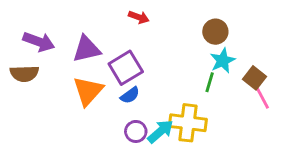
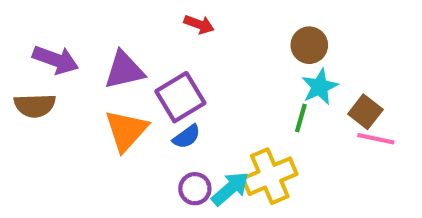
pink line: (262, 97) -> (376, 139), turned -50
yellow cross: (188, 123) -> (270, 176), turned -30

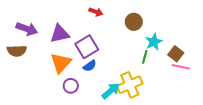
brown circle: (309, 45) -> (134, 22), moved
purple circle: (195, 189) -> (71, 86), moved

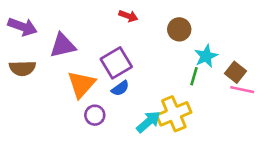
purple arrow: (27, 29) -> (22, 27), moved
purple triangle: (60, 34) -> (63, 45), moved

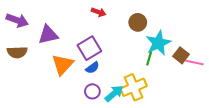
cyan star: (206, 56) -> (158, 43), size x1.4
pink line: (242, 90) -> (194, 63), moved
purple circle: (95, 115) -> (92, 91), moved

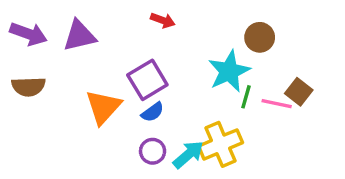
brown circle: (138, 22) -> (260, 37), moved
purple triangle: (48, 35) -> (79, 36), moved
cyan star: (158, 43) -> (229, 71), moved
pink line: (194, 63) -> (277, 104), moved

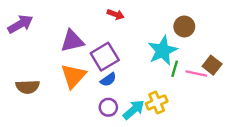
purple arrow: (28, 34) -> (20, 24), turned -50
purple triangle: (79, 36) -> (72, 41), moved
brown semicircle: (28, 87) -> (28, 87), moved
yellow cross: (221, 144) -> (157, 102), size x0.7

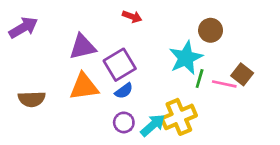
orange triangle: (73, 76) -> (84, 87), turned 40
yellow cross: (157, 102) -> (179, 117), size x1.4

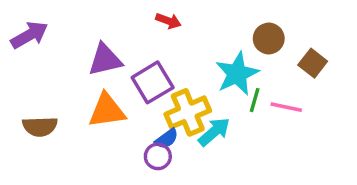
brown square: (242, 74) -> (313, 63), moved
blue semicircle: (124, 91) -> (167, 139), moved
yellow cross: (179, 117) -> (188, 112), moved
cyan arrow: (153, 125) -> (214, 132), moved

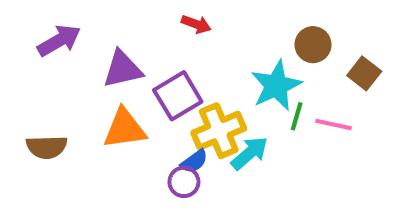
purple arrow: (29, 35) -> (59, 41), moved

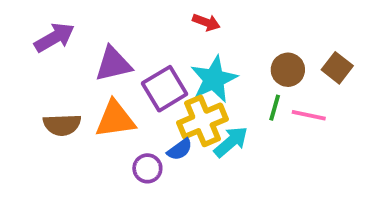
red arrow: (196, 24) -> (206, 22), moved
brown circle: (313, 45) -> (288, 70), moved
cyan star: (276, 86) -> (214, 79), moved
brown semicircle: (47, 147) -> (62, 125), moved
purple circle: (184, 182) -> (147, 168), moved

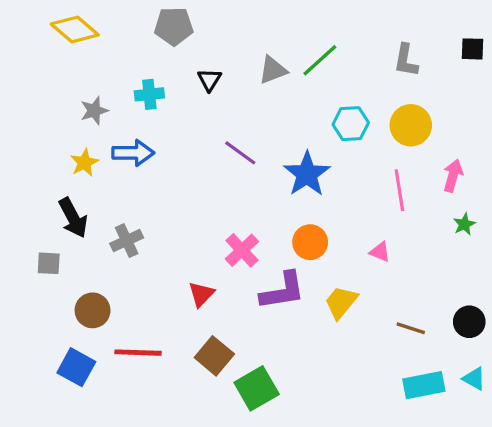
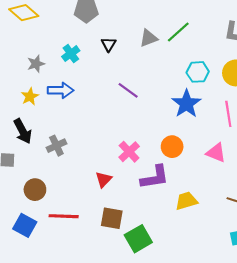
cyan cross: (149, 94) -> (71, 54), turned -30
blue star: (307, 174) -> (186, 104), moved
pink triangle: (380, 252) -> (216, 153), size x1.5
yellow trapezoid: (341, 302) -> (186, 201), moved, turned 35
brown square: (214, 356) -> (112, 218), turned -30

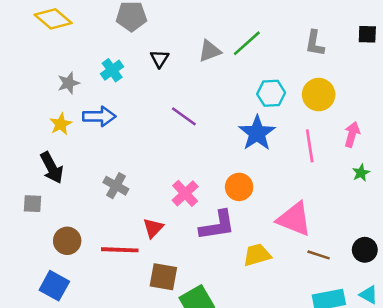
gray cross: (56, 146) -> (116, 186), moved, turned -36
pink triangle: (216, 153) -> (294, 219), moved, size x1.4
red line: (64, 216) -> (120, 250), moved

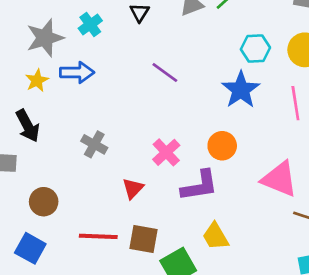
gray star: (68, 83) -> (45, 38), size x1.6
red line: (120, 250) -> (98, 236), moved
yellow trapezoid: (257, 255) -> (215, 236), moved, turned -104

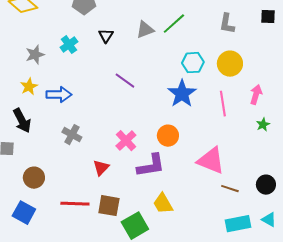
gray star: (45, 38) -> (35, 55), size x0.7
blue arrow: (77, 72) -> (59, 95), moved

# # # # # # #

WHAT THE TASK REQUIRES
What is needed is an exact copy of only the lines from the line containing "purple arrow: (29, 35) -> (59, 41), moved" through the last line of the entries, inclusive, without the pictures.

RESPONSE TO THIS TASK
purple arrow: (29, 35) -> (59, 41), moved

red arrow: (196, 24) -> (206, 22), moved
brown circle: (313, 45) -> (288, 70), moved
cyan star: (276, 86) -> (214, 79), moved
brown semicircle: (47, 147) -> (62, 125), moved
purple circle: (184, 182) -> (147, 168), moved

cyan cross: (149, 94) -> (71, 54), turned -30
blue star: (307, 174) -> (186, 104), moved
pink triangle: (380, 252) -> (216, 153), size x1.5
yellow trapezoid: (341, 302) -> (186, 201), moved, turned 35
brown square: (214, 356) -> (112, 218), turned -30

gray cross: (56, 146) -> (116, 186), moved, turned -36
pink triangle: (216, 153) -> (294, 219), moved, size x1.4
red line: (64, 216) -> (120, 250), moved

gray star: (68, 83) -> (45, 38), size x1.6
red line: (120, 250) -> (98, 236), moved
yellow trapezoid: (257, 255) -> (215, 236), moved, turned -104

gray star: (45, 38) -> (35, 55), size x0.7
blue arrow: (77, 72) -> (59, 95), moved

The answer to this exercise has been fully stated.